Scan the records below for the line with "RV1: 500k (+12V, GND, wiper" and the line with "U1 pin GP4: N002 -> N006". Repeat those two lines and every line between them exactly, and nothing else.

##### Input records

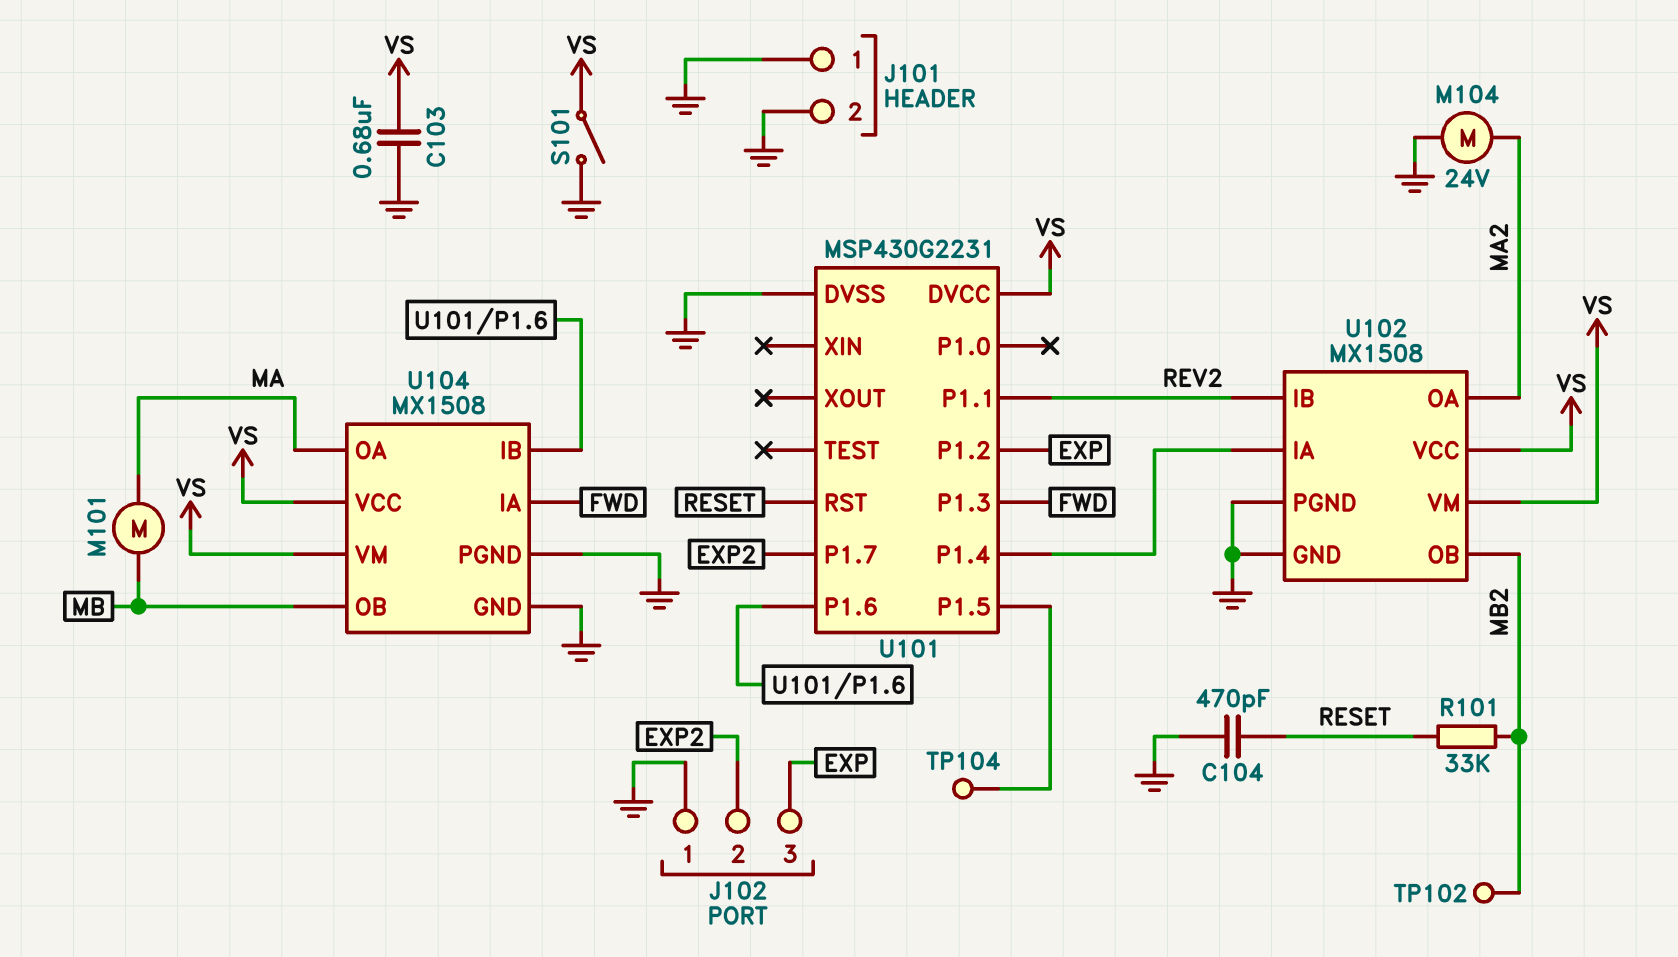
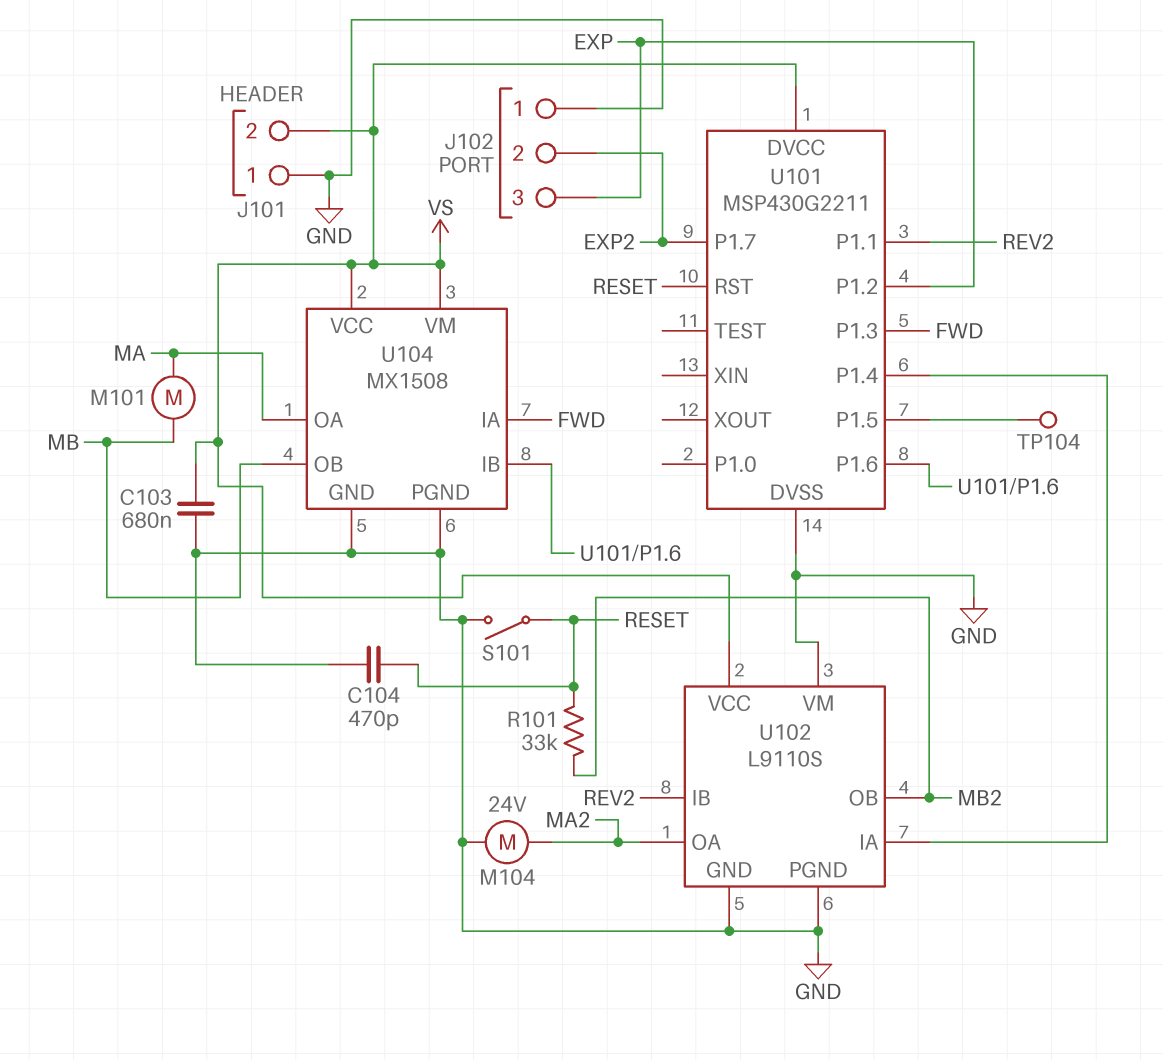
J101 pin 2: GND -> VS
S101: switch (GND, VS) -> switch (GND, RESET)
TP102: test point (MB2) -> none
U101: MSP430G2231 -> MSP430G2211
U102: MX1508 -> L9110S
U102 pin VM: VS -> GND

##########
##### Input records

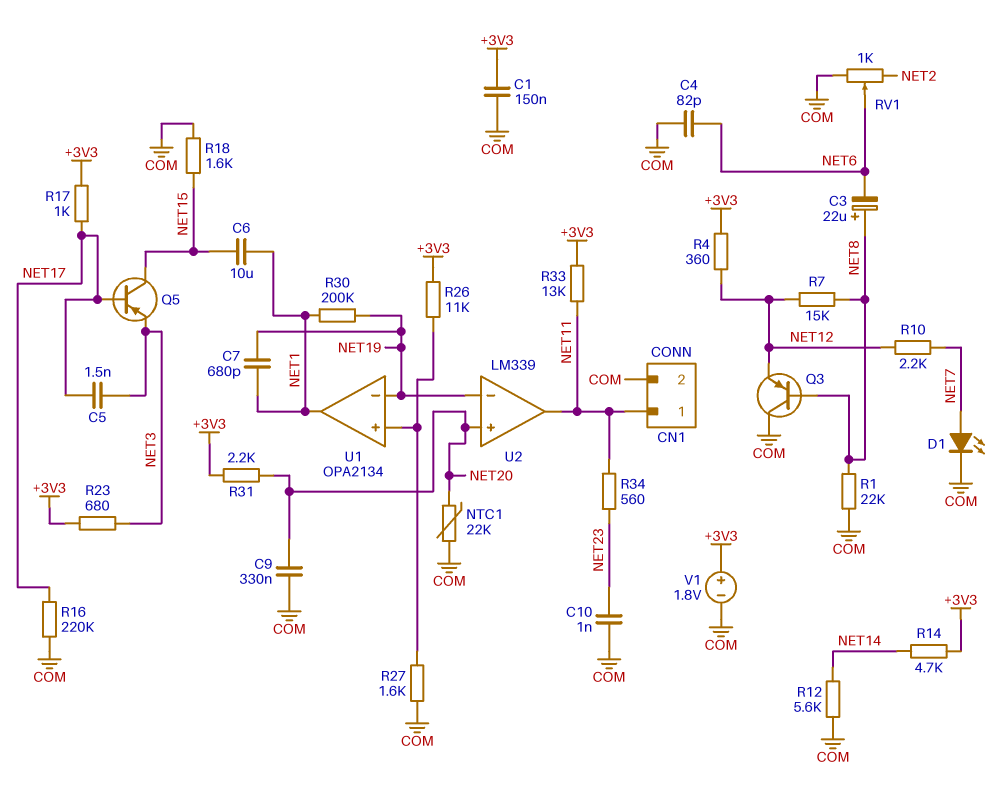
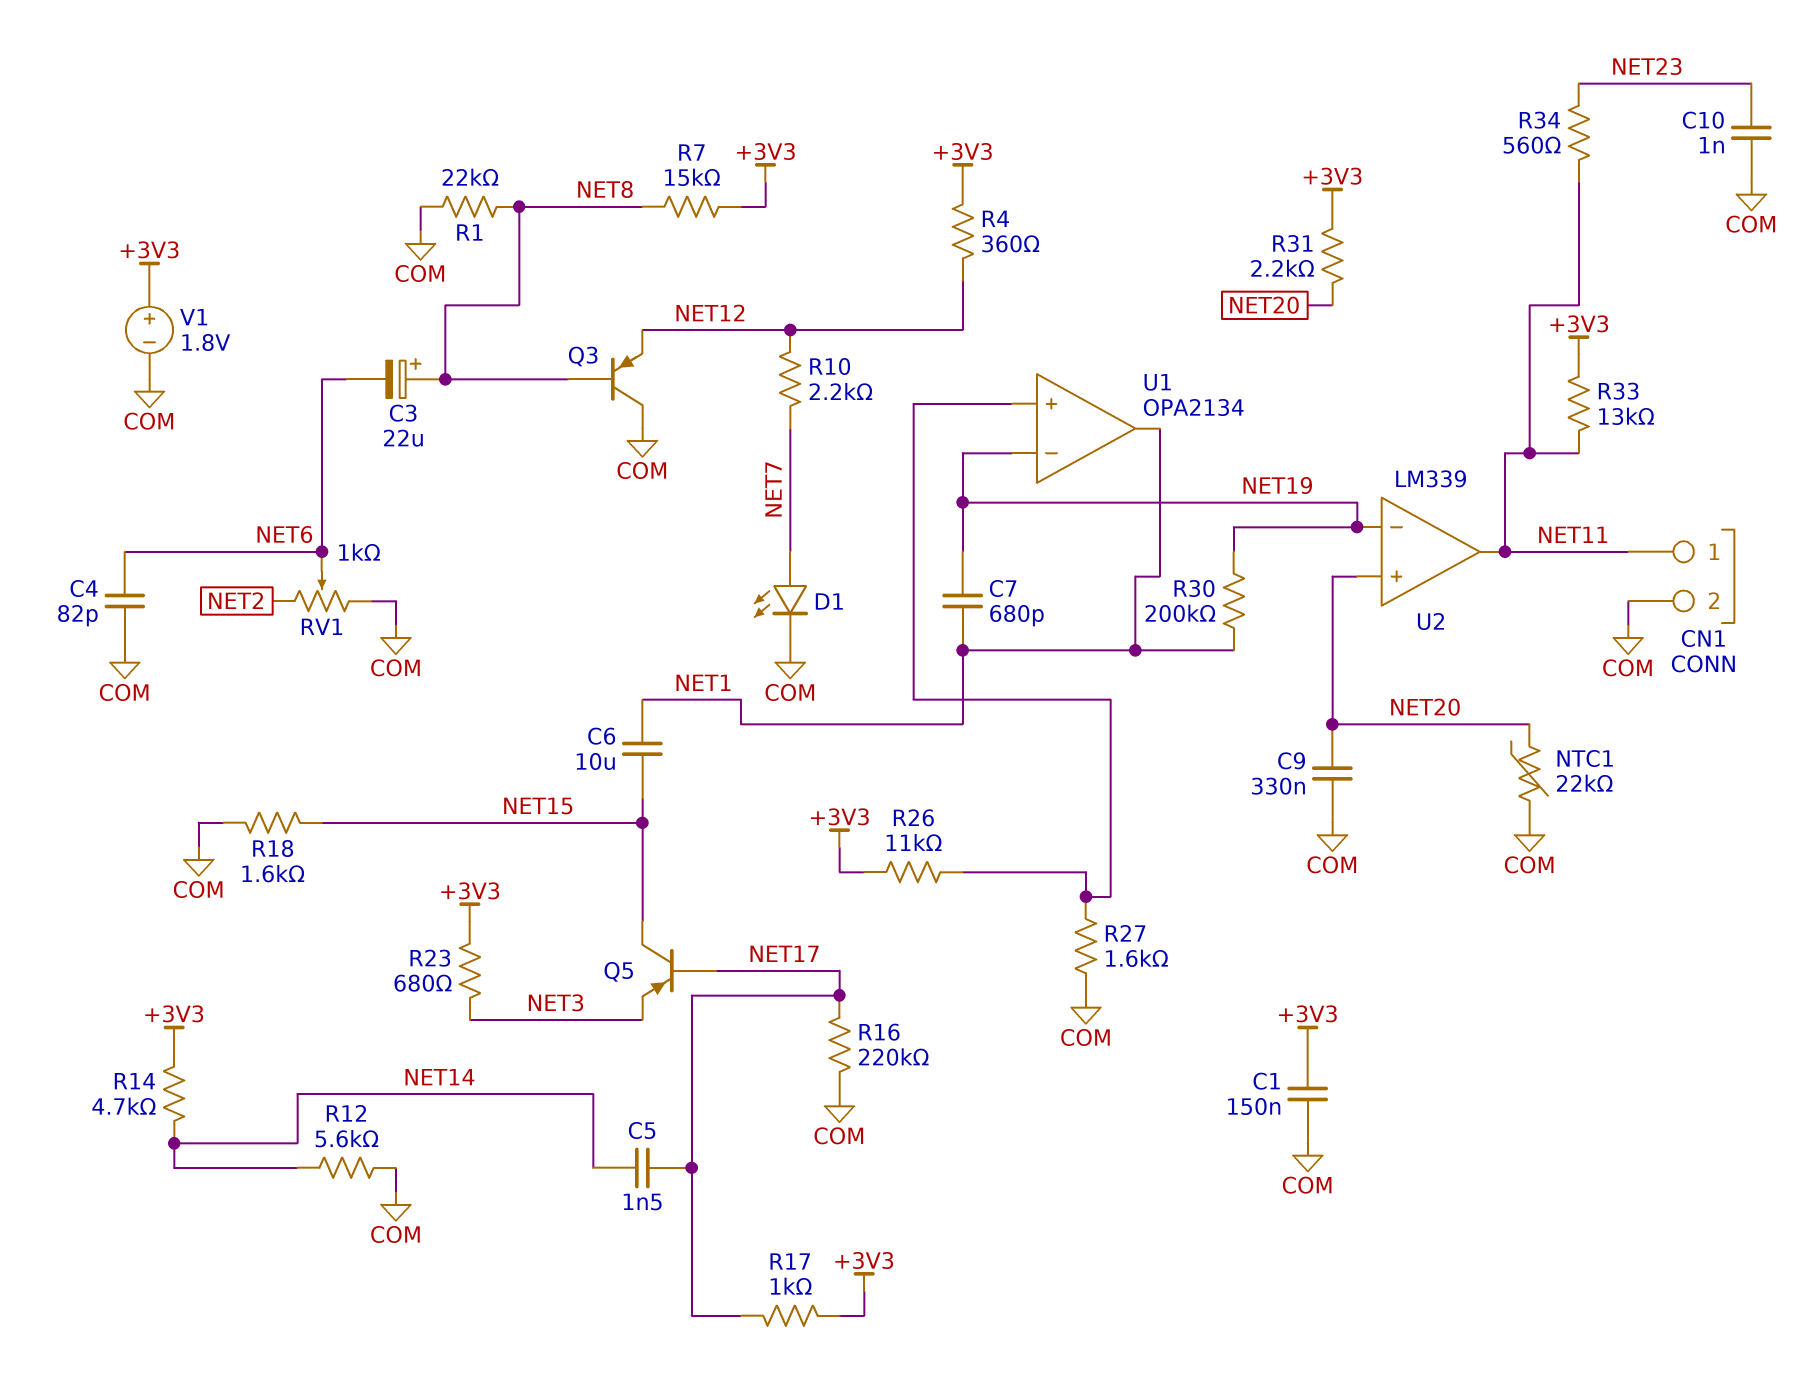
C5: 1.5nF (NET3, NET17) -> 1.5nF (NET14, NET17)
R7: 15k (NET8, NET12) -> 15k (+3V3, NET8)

##########
##### Input records

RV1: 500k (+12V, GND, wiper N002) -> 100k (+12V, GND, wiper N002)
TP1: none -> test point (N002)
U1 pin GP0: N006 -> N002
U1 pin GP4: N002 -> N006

##########

§ Solution to the exercise
RV1: 500k (+12V, GND, wiper N002) -> 100k (+12V, GND, wiper N002)
TP1: none -> test point (N002)
U1 pin GP0: N006 -> N002
U1 pin GP4: N002 -> N006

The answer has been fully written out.